SOURCE MATERIAL
----------------

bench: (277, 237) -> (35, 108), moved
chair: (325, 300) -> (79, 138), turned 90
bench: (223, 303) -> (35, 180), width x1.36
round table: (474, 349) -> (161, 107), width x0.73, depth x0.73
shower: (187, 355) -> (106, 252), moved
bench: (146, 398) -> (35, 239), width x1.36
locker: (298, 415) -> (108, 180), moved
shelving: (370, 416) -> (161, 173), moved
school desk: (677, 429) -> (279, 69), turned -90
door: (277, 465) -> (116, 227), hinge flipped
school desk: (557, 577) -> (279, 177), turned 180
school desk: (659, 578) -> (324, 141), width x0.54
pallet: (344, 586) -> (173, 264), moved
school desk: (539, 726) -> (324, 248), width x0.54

----------------

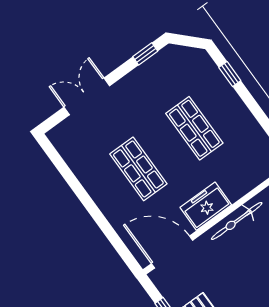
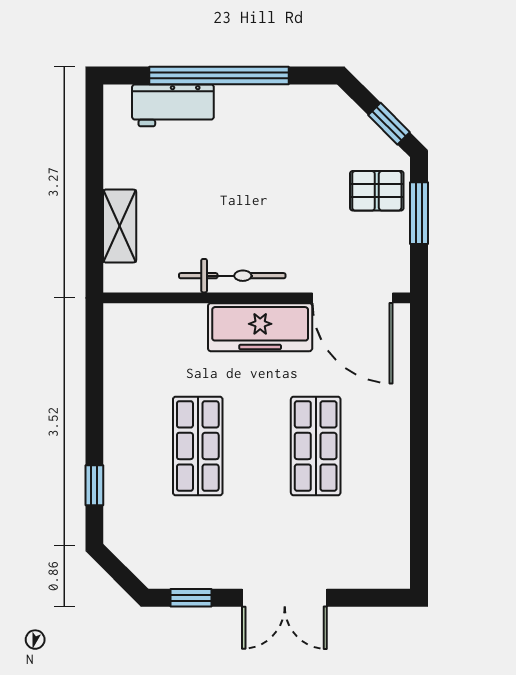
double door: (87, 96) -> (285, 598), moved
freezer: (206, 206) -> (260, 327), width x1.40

----------------

WHAT THE EXERCISE ASKS
All that belongs in the answer is the run of lines above from the line containing "school desk: (557, 577)" through the line containing "school desk: (539, 726)", exactly as written.

RESPONSE
school desk: (557, 577) -> (279, 177), turned 180
school desk: (659, 578) -> (324, 141), width x0.54
pallet: (344, 586) -> (173, 264), moved
school desk: (539, 726) -> (324, 248), width x0.54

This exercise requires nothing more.